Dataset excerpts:
· · · · · · ·
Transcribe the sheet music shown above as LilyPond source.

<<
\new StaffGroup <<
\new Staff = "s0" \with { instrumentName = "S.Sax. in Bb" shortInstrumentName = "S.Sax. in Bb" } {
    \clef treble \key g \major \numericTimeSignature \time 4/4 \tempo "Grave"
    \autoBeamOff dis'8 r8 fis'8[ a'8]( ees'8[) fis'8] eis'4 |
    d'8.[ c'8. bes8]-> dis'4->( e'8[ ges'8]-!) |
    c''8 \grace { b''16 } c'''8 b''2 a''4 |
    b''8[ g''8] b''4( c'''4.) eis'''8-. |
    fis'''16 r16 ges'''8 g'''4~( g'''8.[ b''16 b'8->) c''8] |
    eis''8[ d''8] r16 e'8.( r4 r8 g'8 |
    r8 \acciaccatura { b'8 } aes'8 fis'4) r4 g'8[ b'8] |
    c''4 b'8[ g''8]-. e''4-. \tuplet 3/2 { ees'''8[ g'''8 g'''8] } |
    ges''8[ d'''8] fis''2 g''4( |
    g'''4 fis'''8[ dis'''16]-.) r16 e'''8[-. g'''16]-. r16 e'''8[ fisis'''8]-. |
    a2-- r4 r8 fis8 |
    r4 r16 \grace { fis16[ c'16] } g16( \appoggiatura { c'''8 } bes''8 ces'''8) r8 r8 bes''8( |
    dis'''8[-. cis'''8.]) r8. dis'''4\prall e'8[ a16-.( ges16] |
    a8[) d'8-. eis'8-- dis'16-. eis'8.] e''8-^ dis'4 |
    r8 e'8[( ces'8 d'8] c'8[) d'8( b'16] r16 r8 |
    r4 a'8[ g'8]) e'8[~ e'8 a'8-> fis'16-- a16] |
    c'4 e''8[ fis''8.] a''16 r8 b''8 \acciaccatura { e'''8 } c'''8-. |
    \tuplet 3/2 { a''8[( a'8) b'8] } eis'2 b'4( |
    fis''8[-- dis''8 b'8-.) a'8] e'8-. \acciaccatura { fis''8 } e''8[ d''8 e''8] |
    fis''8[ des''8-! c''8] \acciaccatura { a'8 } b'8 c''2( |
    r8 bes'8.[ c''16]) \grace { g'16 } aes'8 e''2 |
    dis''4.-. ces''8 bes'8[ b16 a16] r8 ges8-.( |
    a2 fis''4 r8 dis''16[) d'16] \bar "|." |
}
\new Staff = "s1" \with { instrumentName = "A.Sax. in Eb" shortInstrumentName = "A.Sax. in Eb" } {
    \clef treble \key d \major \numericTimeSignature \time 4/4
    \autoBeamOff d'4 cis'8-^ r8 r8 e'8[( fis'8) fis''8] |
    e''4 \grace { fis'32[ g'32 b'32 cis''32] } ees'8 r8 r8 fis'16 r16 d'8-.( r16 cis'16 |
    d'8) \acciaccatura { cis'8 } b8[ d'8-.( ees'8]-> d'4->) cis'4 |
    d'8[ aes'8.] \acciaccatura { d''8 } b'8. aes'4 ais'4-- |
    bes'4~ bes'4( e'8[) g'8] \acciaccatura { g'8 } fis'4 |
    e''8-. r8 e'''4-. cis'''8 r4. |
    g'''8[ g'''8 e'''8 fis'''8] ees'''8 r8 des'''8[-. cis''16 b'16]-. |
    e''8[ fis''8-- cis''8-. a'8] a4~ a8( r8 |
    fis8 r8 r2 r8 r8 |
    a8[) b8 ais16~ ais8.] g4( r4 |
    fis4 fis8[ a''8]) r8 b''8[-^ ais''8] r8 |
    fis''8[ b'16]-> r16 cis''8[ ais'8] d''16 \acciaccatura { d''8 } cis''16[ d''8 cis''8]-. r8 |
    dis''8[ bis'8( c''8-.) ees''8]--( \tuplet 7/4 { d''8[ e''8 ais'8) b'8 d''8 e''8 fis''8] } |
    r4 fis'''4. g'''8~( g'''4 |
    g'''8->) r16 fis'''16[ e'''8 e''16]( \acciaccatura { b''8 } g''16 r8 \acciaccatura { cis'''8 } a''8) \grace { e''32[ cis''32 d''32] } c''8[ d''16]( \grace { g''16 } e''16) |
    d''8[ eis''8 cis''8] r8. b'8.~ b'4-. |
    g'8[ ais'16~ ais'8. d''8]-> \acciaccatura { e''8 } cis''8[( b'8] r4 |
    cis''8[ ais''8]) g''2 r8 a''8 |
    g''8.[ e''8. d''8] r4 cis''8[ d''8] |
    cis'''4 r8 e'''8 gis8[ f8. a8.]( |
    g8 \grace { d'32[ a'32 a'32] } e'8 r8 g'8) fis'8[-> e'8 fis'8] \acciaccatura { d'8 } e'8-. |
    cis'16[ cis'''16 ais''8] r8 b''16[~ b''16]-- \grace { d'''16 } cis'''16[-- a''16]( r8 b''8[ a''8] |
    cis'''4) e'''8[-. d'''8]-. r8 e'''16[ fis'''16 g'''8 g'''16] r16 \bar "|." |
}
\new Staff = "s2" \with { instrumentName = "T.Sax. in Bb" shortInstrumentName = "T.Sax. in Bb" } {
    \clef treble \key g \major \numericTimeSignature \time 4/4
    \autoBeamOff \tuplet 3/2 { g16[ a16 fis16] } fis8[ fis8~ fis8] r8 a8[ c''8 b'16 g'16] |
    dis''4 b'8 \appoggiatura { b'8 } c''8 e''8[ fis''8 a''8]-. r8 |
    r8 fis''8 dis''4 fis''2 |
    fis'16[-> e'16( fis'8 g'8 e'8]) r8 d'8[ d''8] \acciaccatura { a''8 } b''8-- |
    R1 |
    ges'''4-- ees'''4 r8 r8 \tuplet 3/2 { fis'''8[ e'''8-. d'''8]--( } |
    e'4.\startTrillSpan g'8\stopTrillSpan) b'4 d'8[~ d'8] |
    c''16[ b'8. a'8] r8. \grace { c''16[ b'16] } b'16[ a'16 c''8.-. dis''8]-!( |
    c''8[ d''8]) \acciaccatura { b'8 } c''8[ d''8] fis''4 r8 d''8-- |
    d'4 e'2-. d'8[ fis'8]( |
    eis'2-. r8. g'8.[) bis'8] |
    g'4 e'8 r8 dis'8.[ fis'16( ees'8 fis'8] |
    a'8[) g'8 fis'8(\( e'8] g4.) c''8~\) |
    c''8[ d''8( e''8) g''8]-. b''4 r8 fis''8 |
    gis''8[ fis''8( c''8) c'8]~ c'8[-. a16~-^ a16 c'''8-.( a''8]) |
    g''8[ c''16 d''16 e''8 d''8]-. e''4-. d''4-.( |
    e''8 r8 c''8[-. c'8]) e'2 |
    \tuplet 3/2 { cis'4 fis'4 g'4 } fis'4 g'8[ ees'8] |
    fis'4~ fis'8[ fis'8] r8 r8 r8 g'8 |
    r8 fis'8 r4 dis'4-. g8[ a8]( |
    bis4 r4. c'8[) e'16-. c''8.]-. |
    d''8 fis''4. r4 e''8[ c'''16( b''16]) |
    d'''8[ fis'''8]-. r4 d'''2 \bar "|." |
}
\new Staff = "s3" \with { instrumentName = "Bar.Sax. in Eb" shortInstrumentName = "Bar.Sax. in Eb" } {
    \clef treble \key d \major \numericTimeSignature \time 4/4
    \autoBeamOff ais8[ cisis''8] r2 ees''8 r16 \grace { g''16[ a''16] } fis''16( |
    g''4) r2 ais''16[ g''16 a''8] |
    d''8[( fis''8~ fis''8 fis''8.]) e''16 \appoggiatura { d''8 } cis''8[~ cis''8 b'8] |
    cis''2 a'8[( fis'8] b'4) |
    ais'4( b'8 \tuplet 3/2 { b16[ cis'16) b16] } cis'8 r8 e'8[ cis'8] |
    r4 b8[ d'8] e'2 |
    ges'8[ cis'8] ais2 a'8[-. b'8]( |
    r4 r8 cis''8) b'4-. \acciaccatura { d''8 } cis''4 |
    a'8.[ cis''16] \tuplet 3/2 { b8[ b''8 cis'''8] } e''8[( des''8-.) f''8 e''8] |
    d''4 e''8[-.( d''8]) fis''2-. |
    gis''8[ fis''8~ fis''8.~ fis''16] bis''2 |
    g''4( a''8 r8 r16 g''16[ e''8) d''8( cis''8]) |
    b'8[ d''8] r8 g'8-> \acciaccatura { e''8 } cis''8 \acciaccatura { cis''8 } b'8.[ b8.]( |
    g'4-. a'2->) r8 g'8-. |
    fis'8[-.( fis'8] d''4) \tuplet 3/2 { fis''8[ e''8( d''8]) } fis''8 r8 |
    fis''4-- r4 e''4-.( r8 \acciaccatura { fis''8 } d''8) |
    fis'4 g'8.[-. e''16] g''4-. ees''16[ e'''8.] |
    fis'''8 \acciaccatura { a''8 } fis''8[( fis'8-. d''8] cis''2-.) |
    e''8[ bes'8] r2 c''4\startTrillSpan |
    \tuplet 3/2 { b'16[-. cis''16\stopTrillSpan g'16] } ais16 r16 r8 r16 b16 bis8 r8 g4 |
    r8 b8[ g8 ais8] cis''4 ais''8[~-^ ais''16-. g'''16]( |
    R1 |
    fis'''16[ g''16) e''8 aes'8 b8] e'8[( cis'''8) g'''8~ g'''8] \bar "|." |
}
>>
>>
· · · · · · ·
Please state how many lines in the rows above contain the string "treble", and give only the number.

**ANSWER FOR THIS EXERCISE:**
4